### Task objective
Without reproducing any image, print the listing below exactly.

Content starts

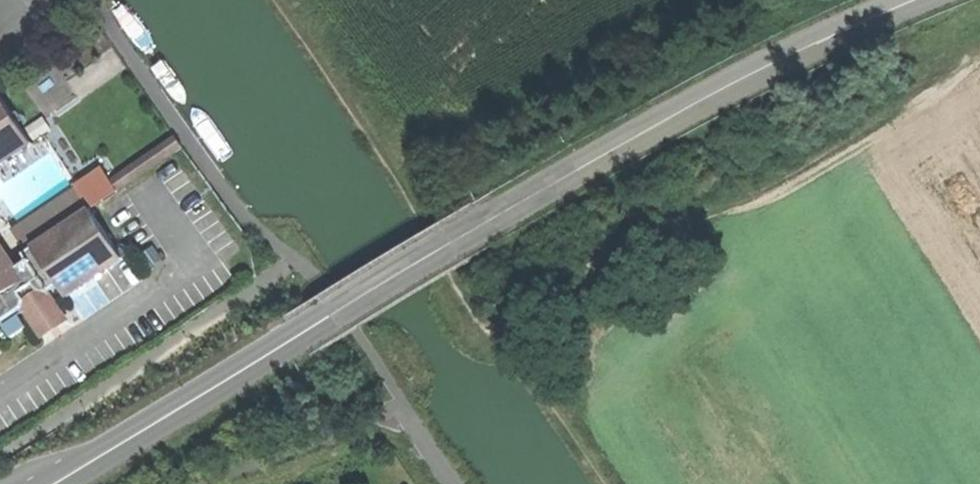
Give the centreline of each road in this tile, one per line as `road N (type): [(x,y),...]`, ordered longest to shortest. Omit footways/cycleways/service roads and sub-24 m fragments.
road 1 (secondary): [(74,472),(297,335),(842,35),(935,0)]
road 2 (track): [(598,483),(274,0)]
road 3 (track): [(979,56),(936,97),(804,180),(687,220),(548,293),(490,334)]

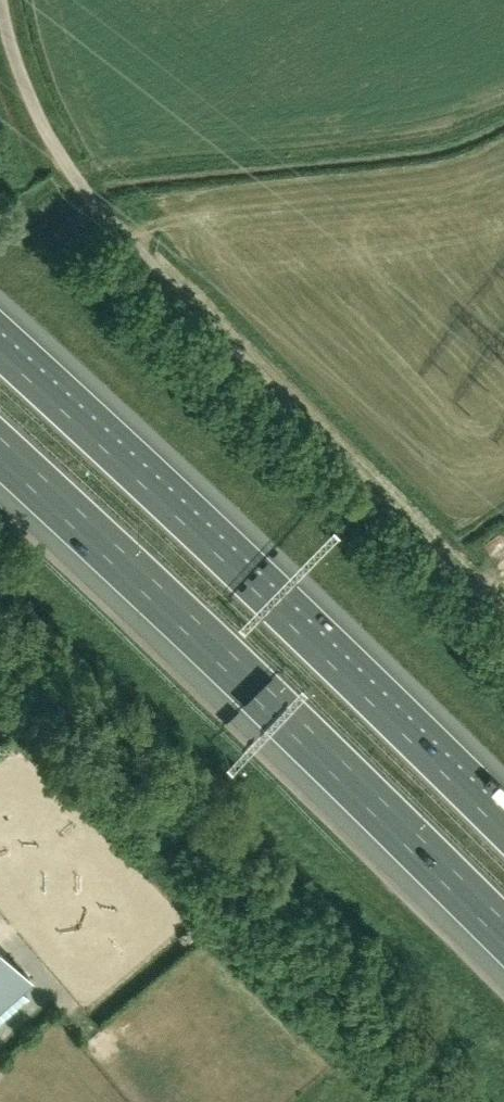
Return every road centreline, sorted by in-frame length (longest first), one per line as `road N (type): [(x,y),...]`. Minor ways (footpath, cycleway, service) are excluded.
road 1 (motorway): [(0,450),(275,706),(503,942)]
road 2 (motorway): [(503,823),(0,341)]

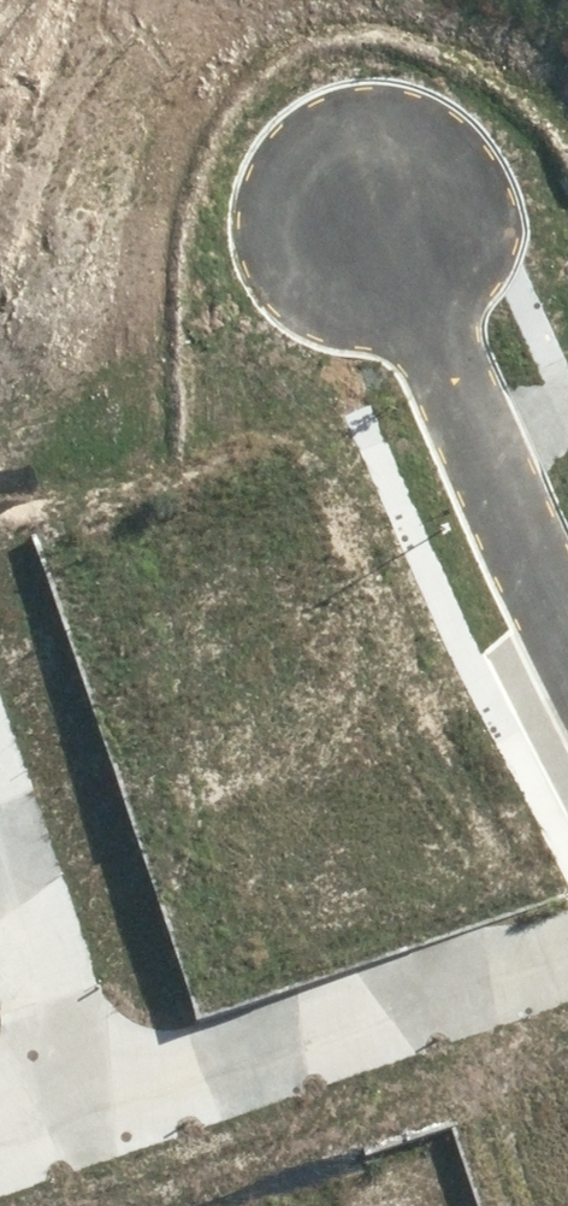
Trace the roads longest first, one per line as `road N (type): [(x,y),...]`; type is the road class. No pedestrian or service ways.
road 1 (residential): [(567,941),(90,1110)]
road 2 (residential): [(567,651),(373,215)]
road 3 (residential): [(90,1110),(0,849)]
road 4 (unknown): [(373,215),(323,0)]

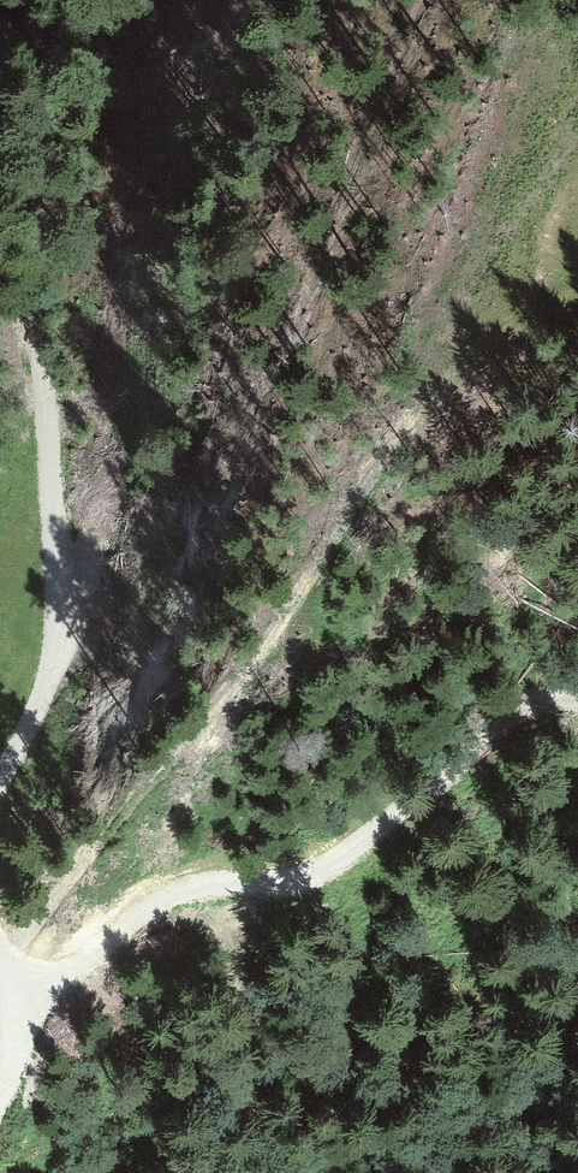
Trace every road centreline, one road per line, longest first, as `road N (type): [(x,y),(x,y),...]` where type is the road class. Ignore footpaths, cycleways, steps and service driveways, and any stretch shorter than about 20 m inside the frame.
road 1 (track): [(0,1080),(64,900),(87,859),(292,607),(443,372),(523,306),(577,285)]
road 2 (track): [(0,741),(40,625),(52,522),(36,235),(58,113),(30,0)]
road 3 (track): [(577,703),(545,702),(518,715),(326,878),(175,897),(138,916),(52,992),(31,990),(0,959)]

Content ends

### Answer to this problem
Give the centreline of each road in this tile, one per line as `road N (type): [(x,y),...]`, ordered longest to shortest. Omit footways/cycleways/service roads and sub-24 m fragments.
road 1 (secondary): [(74,472),(297,335),(842,35),(935,0)]
road 2 (track): [(598,483),(274,0)]
road 3 (track): [(979,56),(936,97),(804,180),(687,220),(548,293),(490,334)]

Return every road centreline, sorted by in-frame length (longest first), one per line as `road N (type): [(x,y),...]`. Minor ways (footpath, cycleway, service) are excluded.
road 1 (motorway): [(0,450),(275,706),(503,942)]
road 2 (motorway): [(503,823),(0,341)]

Trace the roads longest first, one per line as `road N (type): [(x,y),...]`; type is the road class. No pedestrian or service ways.
road 1 (residential): [(567,941),(90,1110)]
road 2 (residential): [(567,651),(373,215)]
road 3 (residential): [(90,1110),(0,849)]
road 4 (unknown): [(373,215),(323,0)]

Trace every road centreline, one road per line, longest first, as `road N (type): [(x,y),(x,y),...]` where type is the road class. Ignore footpaths, cycleways, steps and service driveways, and any stretch shorter than about 20 m inside the frame.
road 1 (track): [(0,1080),(64,900),(87,859),(292,607),(443,372),(523,306),(577,285)]
road 2 (track): [(0,741),(40,625),(52,522),(36,235),(58,113),(30,0)]
road 3 (track): [(577,703),(545,702),(518,715),(326,878),(175,897),(138,916),(52,992),(31,990),(0,959)]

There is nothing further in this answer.